Problem requirements: Starting with the line that holds "- rotated: runodon", repeat each line through the last one below, exactly. Pictures stay out.
- - -
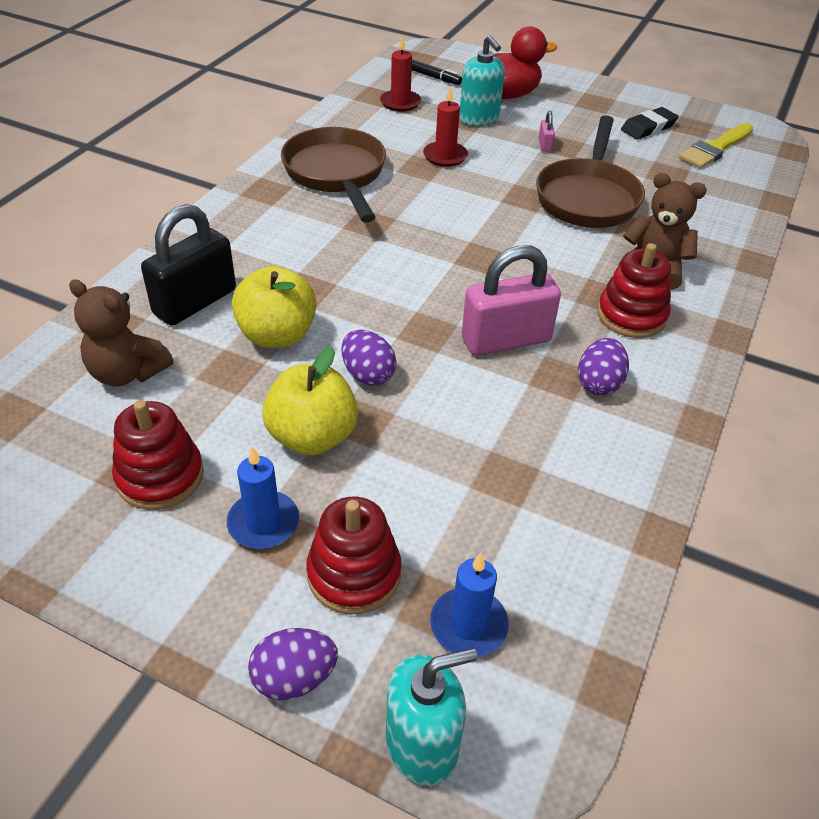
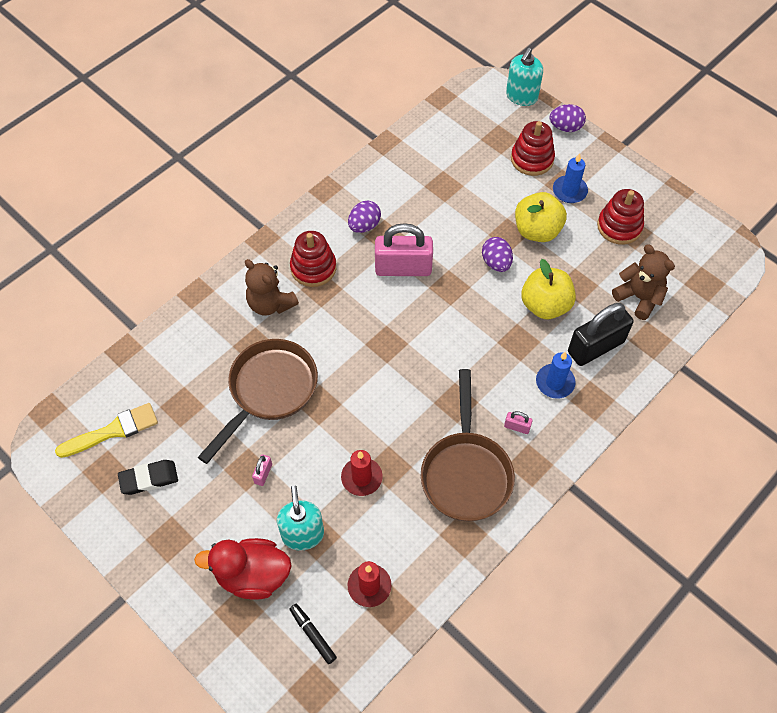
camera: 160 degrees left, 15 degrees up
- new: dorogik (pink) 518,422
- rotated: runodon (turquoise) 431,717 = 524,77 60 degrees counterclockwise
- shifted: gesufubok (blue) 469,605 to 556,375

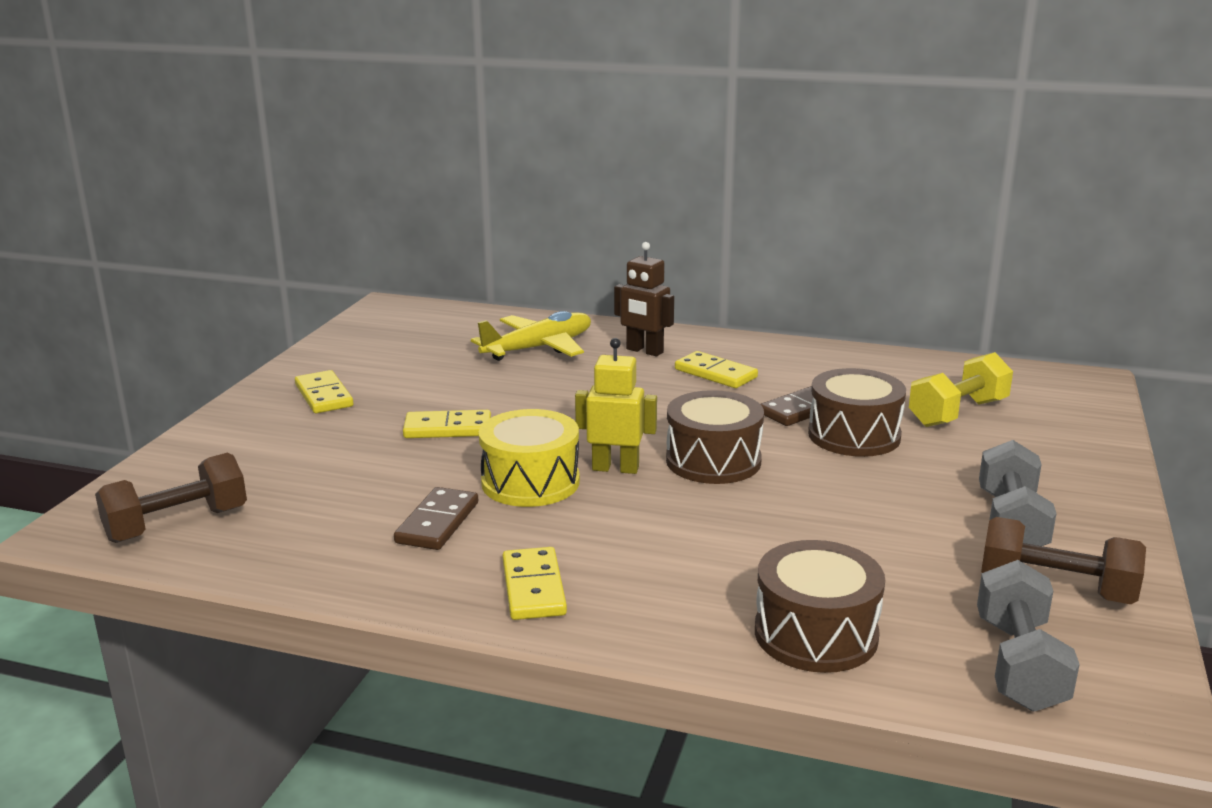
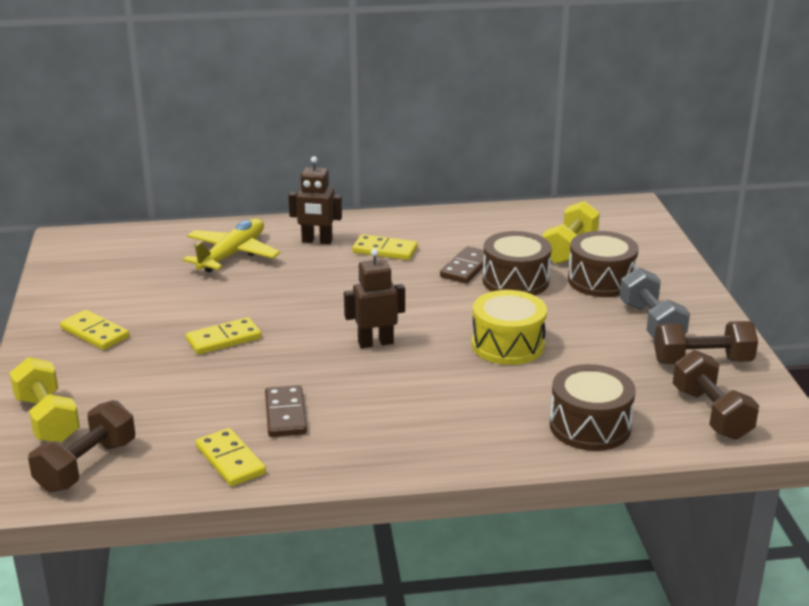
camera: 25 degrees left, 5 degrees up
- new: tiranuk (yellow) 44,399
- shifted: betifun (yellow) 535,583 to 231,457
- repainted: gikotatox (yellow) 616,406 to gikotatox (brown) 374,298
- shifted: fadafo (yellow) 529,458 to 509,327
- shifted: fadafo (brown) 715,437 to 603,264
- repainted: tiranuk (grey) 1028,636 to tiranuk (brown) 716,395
- - -
Final answer:
- rotated: runodon (turquoise) 431,717 = 524,77 60 degrees counterclockwise
- shifted: gesufubok (blue) 469,605 to 556,375

camera: 25 degrees left, 5 degrees up
- new: tiranuk (yellow) 44,399
- shifted: betifun (yellow) 535,583 to 231,457
- repainted: gikotatox (yellow) 616,406 to gikotatox (brown) 374,298
- shifted: fadafo (yellow) 529,458 to 509,327
- shifted: fadafo (brown) 715,437 to 603,264
- repainted: tiranuk (grey) 1028,636 to tiranuk (brown) 716,395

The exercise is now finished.